● Information supplied

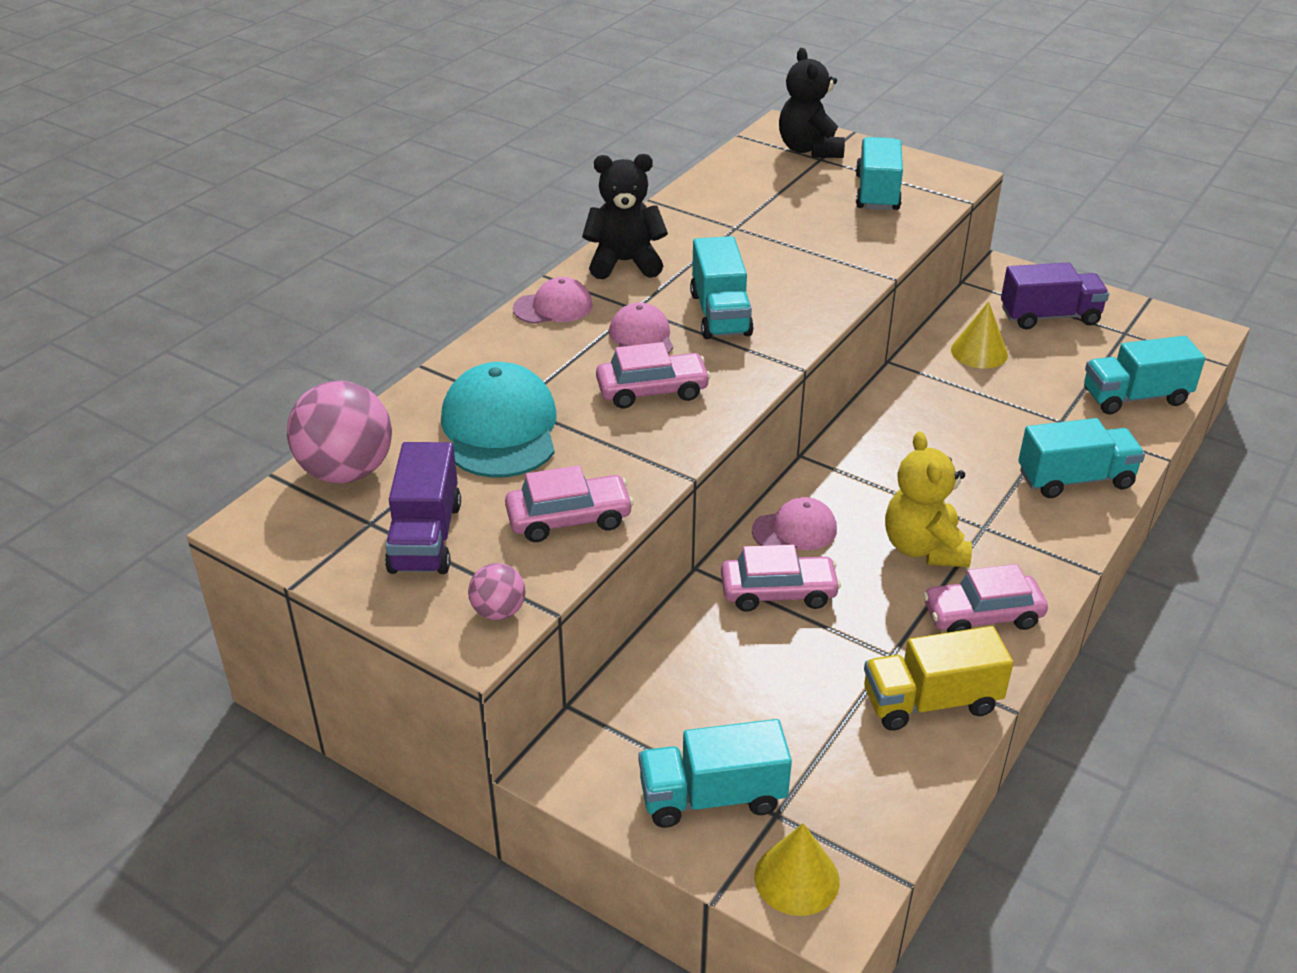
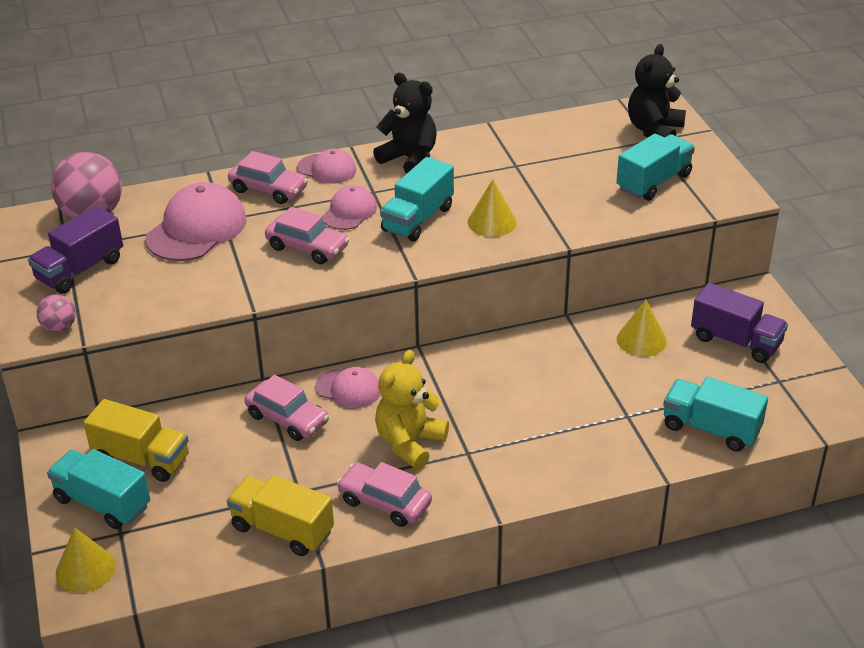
camera: 40 degrees right, 0 degrees up
(500, 428) = (196, 229): turquoise cap -> pink cap
(569, 519) = (159, 298): pink car -> pink car (268, 189)
(686, 723) = (141, 458): none -> yellow truck
(793, 286) = (492, 222): none -> yellow cone
(1075, 479) = (576, 458): turquoise truck -> none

● Task to complete
Show the lines from the data above that contain the string "yellow".

● Response area
(686, 723) = (141, 458): none -> yellow truck
(793, 286) = (492, 222): none -> yellow cone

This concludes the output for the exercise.